◆ **INSTRUCTIONS TO FOLLOW**
Reproduce, exactly and in full, only the lines below from the one containing "camera: 170 degrees right, 5 degrees up" through the one containing "(265, 442) = (480, 252): turquoise".

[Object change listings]
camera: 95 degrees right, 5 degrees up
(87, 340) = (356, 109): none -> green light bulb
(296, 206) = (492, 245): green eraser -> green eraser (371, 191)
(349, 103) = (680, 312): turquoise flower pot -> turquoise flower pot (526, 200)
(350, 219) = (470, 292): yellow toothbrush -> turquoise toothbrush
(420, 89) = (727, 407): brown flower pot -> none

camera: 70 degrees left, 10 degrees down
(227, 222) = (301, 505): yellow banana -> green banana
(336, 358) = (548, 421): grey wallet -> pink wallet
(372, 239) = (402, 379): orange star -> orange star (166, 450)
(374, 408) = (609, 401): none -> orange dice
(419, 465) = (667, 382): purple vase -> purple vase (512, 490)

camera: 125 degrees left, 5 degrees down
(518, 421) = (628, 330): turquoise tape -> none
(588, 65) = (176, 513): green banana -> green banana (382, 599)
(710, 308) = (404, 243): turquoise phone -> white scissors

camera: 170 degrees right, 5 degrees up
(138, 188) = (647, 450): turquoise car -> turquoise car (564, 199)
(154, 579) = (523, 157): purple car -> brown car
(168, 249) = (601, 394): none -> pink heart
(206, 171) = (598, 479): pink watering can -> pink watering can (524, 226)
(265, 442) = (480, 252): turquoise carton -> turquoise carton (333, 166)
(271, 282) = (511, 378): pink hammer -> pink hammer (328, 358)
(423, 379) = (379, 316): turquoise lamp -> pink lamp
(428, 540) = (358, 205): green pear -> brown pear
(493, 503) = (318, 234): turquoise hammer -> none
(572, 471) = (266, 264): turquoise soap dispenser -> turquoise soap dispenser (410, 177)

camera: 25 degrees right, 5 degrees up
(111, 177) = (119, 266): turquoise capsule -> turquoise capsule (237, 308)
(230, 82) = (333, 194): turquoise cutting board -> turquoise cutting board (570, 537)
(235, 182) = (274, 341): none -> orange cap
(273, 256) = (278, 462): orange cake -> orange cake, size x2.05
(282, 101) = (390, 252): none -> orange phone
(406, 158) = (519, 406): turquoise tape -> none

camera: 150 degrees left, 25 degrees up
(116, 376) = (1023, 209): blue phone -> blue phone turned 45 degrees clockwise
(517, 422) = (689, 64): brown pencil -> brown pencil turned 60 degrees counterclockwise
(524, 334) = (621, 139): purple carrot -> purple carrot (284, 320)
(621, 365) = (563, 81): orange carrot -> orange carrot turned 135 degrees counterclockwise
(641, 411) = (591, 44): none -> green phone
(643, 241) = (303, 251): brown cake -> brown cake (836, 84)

◆ **RESPONSE TO THE EXERCISE**
camera: 170 degrees right, 5 degrees up
(138, 188) = (647, 450): turquoise car -> turquoise car (564, 199)
(154, 579) = (523, 157): purple car -> brown car
(168, 249) = (601, 394): none -> pink heart
(206, 171) = (598, 479): pink watering can -> pink watering can (524, 226)
(265, 442) = (480, 252): turquoise carton -> turquoise carton (333, 166)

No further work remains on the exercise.